*Task material*.

□ □ □

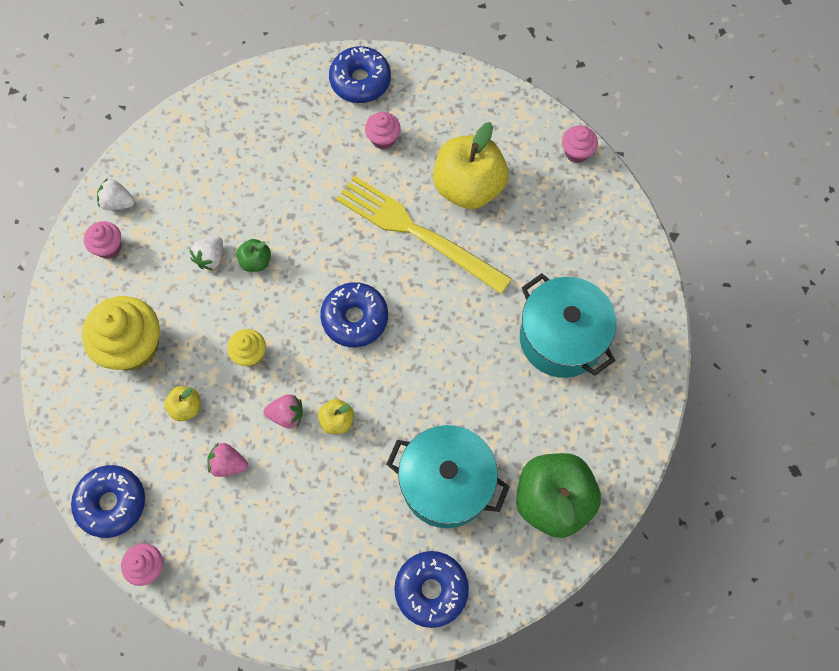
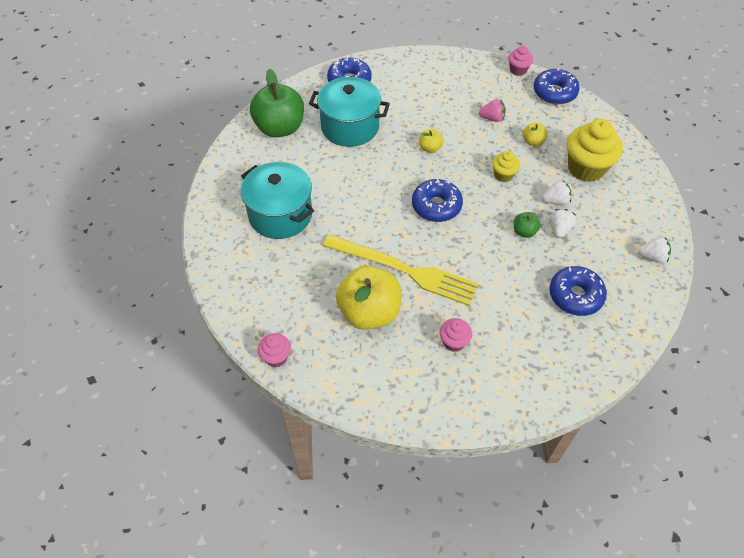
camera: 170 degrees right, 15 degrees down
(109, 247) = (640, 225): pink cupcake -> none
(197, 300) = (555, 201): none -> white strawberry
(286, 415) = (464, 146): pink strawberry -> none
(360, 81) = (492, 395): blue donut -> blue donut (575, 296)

□ □ □

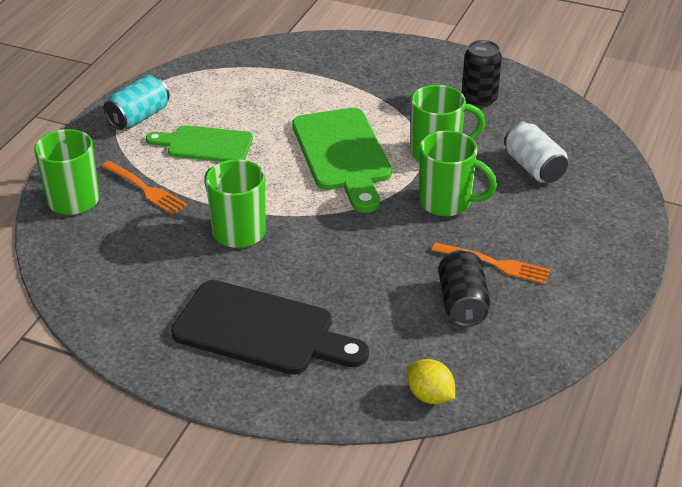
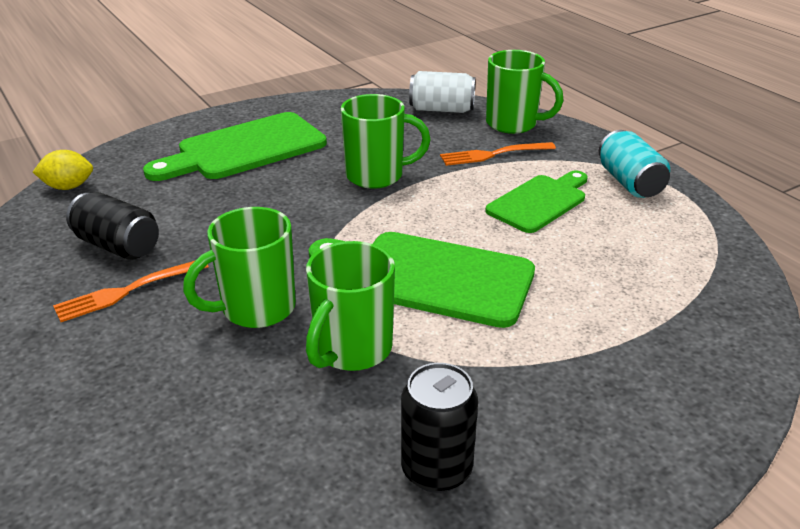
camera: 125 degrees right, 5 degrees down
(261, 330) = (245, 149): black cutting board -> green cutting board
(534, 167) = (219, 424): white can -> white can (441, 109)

□ □ □

*What needs to be done*. Copy each line above containing the string "strawberry".

*Answer area*.
(197, 300) = (555, 201): none -> white strawberry
(286, 415) = (464, 146): pink strawberry -> none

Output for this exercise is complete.